Start of Collected data
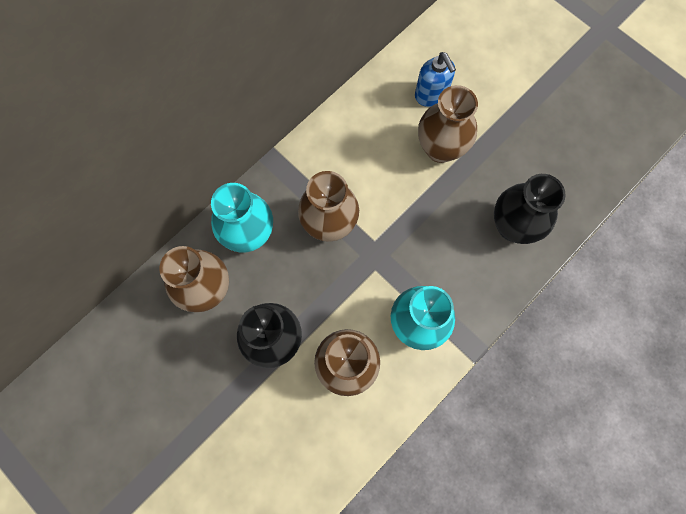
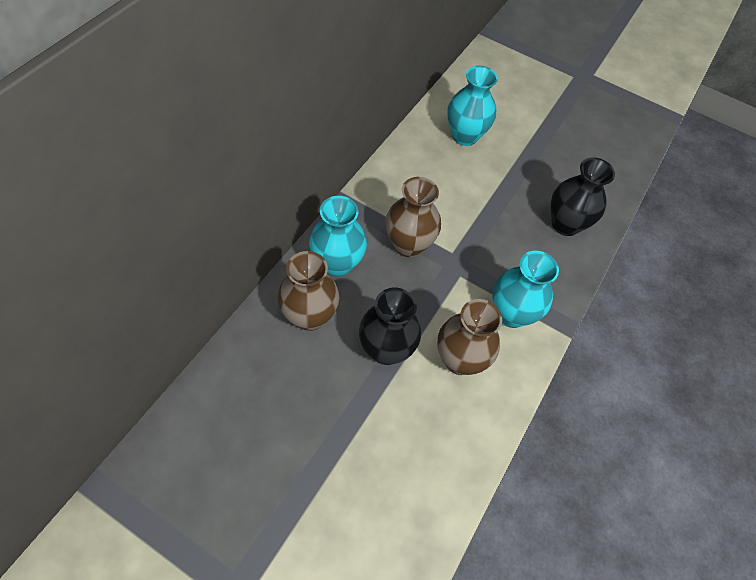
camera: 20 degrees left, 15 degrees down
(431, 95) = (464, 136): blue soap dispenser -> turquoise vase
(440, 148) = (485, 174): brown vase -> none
End of Collected data
To do
Return the material word for word. Pictures are not part of the copy.

Solution below
camera: 20 degrees left, 15 degrees down
(431, 95) = (464, 136): blue soap dispenser -> turquoise vase
(440, 148) = (485, 174): brown vase -> none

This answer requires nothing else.